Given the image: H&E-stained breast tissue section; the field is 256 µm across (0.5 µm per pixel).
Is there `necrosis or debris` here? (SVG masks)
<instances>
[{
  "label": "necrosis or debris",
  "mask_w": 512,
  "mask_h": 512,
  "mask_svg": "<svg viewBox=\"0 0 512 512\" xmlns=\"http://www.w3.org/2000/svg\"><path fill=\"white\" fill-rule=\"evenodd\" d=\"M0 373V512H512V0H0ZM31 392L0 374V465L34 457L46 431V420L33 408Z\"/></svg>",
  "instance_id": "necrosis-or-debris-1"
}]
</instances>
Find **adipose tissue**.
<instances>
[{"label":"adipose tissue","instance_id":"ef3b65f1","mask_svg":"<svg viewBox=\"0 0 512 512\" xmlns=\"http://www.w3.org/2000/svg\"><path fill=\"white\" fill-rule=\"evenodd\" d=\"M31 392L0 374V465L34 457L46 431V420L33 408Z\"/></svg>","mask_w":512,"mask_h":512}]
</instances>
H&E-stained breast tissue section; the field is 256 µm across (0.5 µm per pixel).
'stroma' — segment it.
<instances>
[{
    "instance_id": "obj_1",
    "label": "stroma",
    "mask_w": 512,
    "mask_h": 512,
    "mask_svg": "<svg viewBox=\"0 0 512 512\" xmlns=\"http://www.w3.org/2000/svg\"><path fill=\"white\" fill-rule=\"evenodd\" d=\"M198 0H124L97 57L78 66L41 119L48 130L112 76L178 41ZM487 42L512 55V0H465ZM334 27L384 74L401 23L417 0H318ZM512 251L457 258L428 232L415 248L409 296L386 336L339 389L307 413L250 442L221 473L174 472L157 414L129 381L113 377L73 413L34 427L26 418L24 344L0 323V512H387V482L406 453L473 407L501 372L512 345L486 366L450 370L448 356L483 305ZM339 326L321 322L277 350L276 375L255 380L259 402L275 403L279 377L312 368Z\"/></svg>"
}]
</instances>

============================================================

Print all of the entries again, exactly as written.

_WRITTEN SOLUTION_.
Given the image: H&E-stained breast tissue section; the field is 256 µm across (0.5 µm per pixel).
Is there `necrosis or debris` here? (SVG masks)
<instances>
[{
  "label": "necrosis or debris",
  "mask_w": 512,
  "mask_h": 512,
  "mask_svg": "<svg viewBox=\"0 0 512 512\" xmlns=\"http://www.w3.org/2000/svg\"><path fill=\"white\" fill-rule=\"evenodd\" d=\"M0 373V512H512V0H0ZM31 392L0 374V465L34 457L46 431V420L33 408Z\"/></svg>",
  "instance_id": "necrosis-or-debris-1"
}]
</instances>
Find **adipose tissue**.
<instances>
[{"label":"adipose tissue","instance_id":"ef3b65f1","mask_svg":"<svg viewBox=\"0 0 512 512\" xmlns=\"http://www.w3.org/2000/svg\"><path fill=\"white\" fill-rule=\"evenodd\" d=\"M31 392L0 374V465L34 457L46 431V420L33 408Z\"/></svg>","mask_w":512,"mask_h":512}]
</instances>
H&E-stained breast tissue section; the field is 256 µm across (0.5 µm per pixel).
'stroma' — segment it.
<instances>
[{
    "instance_id": "obj_1",
    "label": "stroma",
    "mask_w": 512,
    "mask_h": 512,
    "mask_svg": "<svg viewBox=\"0 0 512 512\" xmlns=\"http://www.w3.org/2000/svg\"><path fill=\"white\" fill-rule=\"evenodd\" d=\"M198 0H124L97 57L78 66L41 119L48 130L112 76L178 41ZM487 42L512 55V0H465ZM334 27L384 74L401 23L417 0H318ZM512 251L457 258L428 232L415 248L409 296L386 336L339 389L307 413L250 442L221 473L174 472L157 414L129 381L113 377L73 413L34 427L26 418L24 344L0 323V512H387V482L406 453L473 407L501 372L512 345L486 366L450 370L448 356L483 305ZM339 326L321 322L277 350L276 375L255 380L259 402L275 403L279 377L312 368Z\"/></svg>"
}]
</instances>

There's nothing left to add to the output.